* _EXERCISE INSTRUCTIONS_
In the records below, find the line that contains "camera: 130 degrees left, 5 degrees down" and the line that contains "(824, 338) = (292, 66): none", then retype exactly those two lines and every line between them.

* _EXERCISE INPUTS_

►

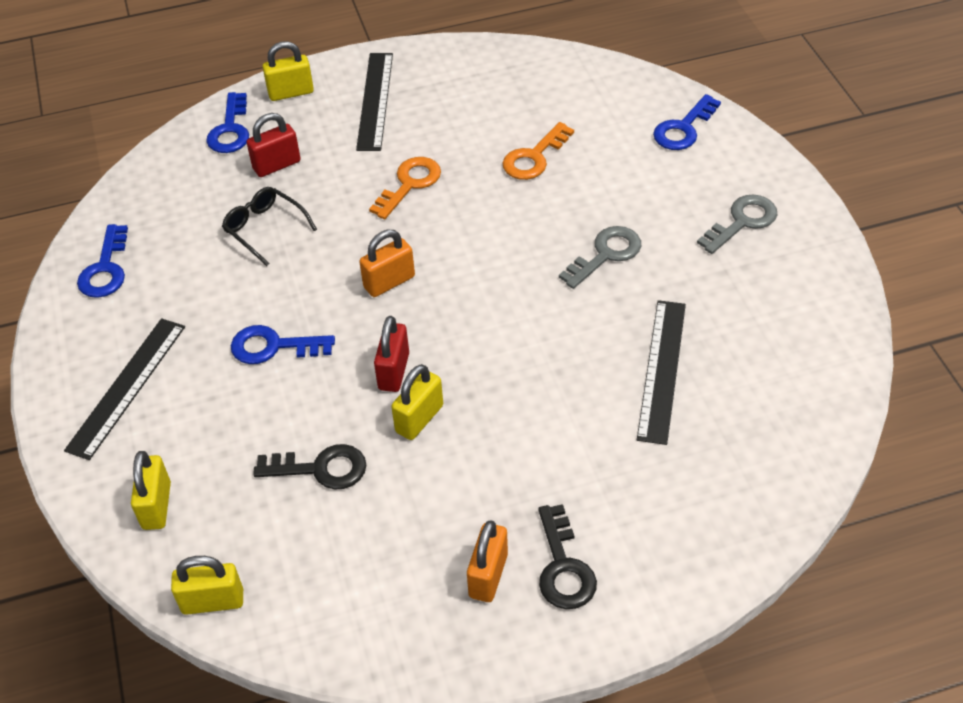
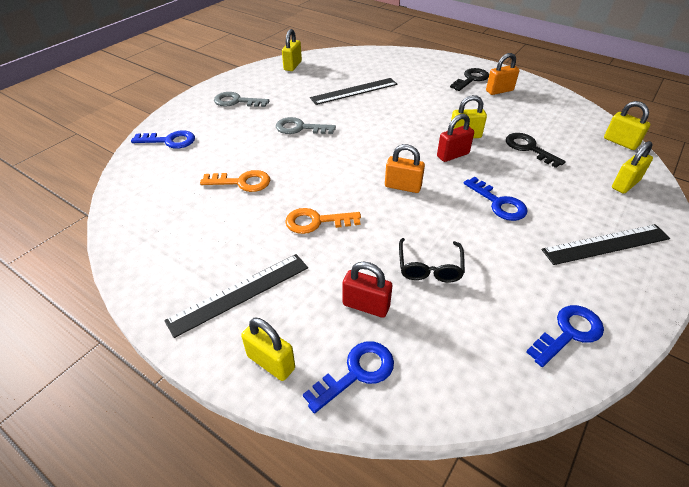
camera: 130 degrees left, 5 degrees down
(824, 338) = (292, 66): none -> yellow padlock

◄
►

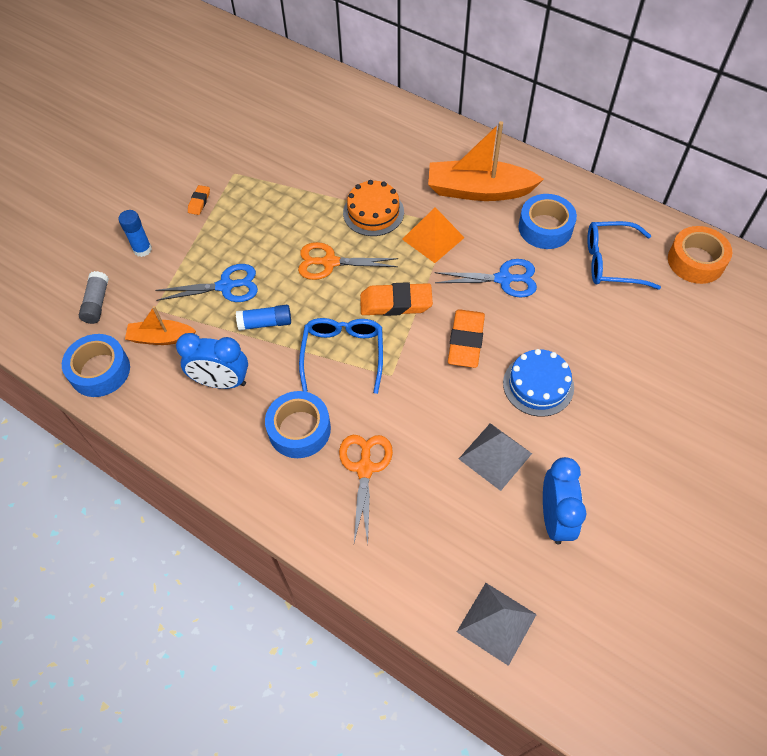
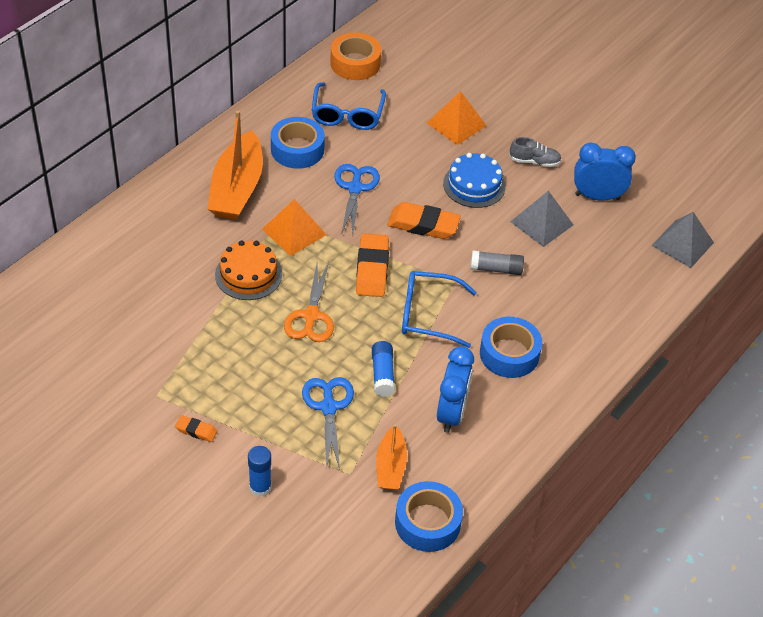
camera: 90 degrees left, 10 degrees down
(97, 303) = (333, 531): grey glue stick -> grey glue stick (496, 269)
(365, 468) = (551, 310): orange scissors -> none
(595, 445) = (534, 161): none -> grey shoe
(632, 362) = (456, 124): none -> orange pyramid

◄

* _WORKED SOLUTION_
camera: 130 degrees left, 5 degrees down
(824, 338) = (292, 66): none -> yellow padlock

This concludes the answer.